WHAT THE TASK ASKS: Each entry that follows should be set down precisely, with its pictures removed.

● ● ● ● ●

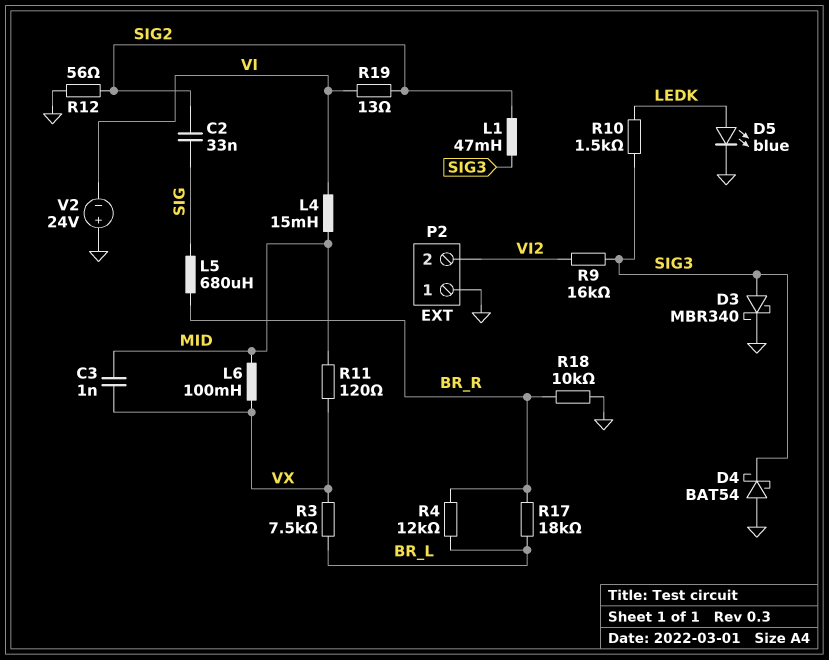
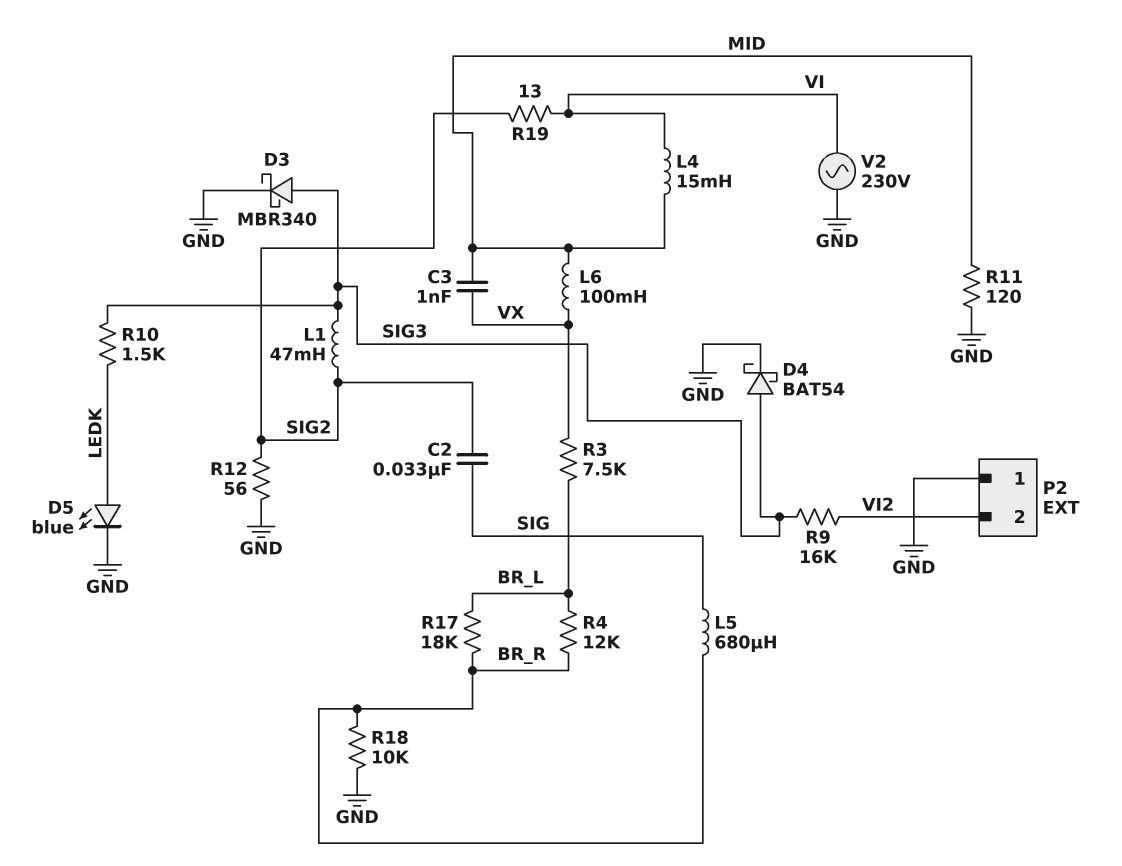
D4: schottky BAT54 (A GND, K SIG3) -> schottky BAT54 (A SIG3, K GND)
R11: 120 (MID, VX) -> 120 (GND, MID)
V2: 24V (plus GND, minus VI) -> AC 230V (GND, VI)

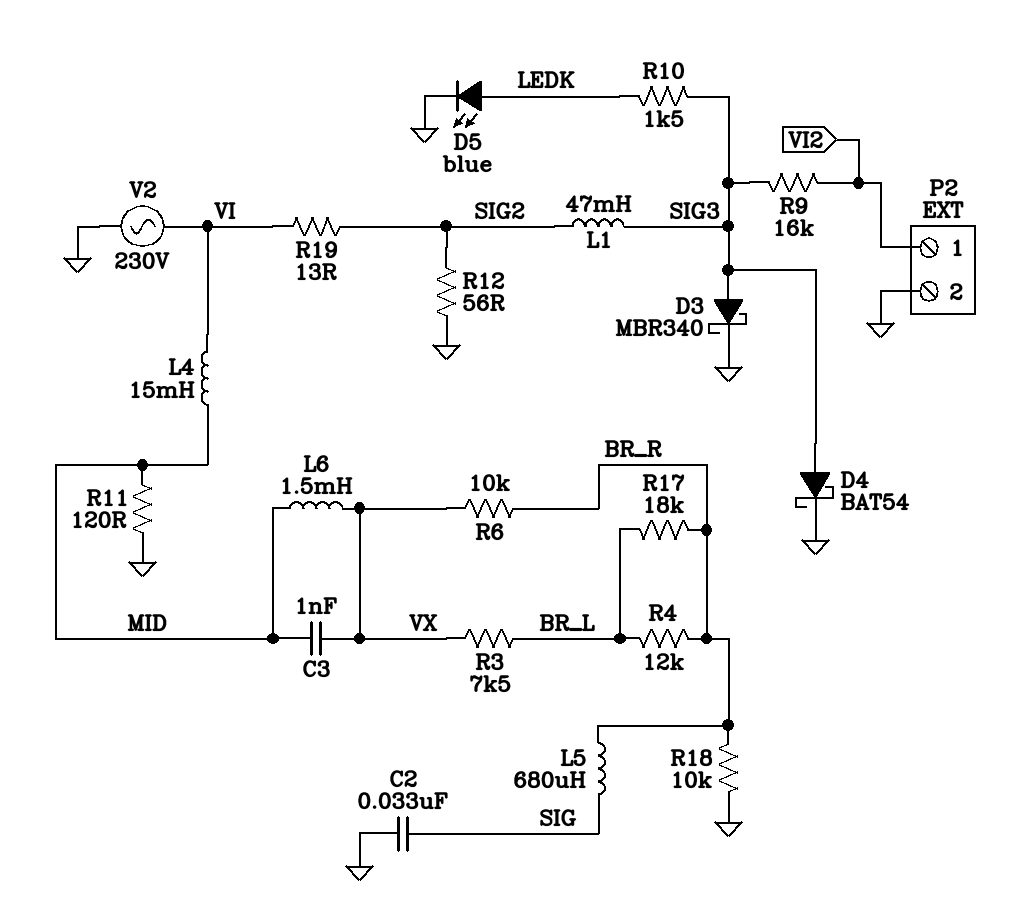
C2: 33nF (SIG, SIG2) -> 33nF (GND, SIG)
L6: 100mH (MID, VX) -> 1.5mH (MID, VX)
P2 pin 1: GND -> VI2
P2 pin 2: VI2 -> GND
R6: none -> 10k (BR_R, VX)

● ● ● ● ●

YOUR SOLUTION:
D4: schottky BAT54 (A GND, K SIG3) -> schottky BAT54 (A SIG3, K GND)
R11: 120 (MID, VX) -> 120 (GND, MID)
V2: 24V (plus GND, minus VI) -> AC 230V (GND, VI)

C2: 33nF (SIG, SIG2) -> 33nF (GND, SIG)
L6: 100mH (MID, VX) -> 1.5mH (MID, VX)
P2 pin 1: GND -> VI2
P2 pin 2: VI2 -> GND
R6: none -> 10k (BR_R, VX)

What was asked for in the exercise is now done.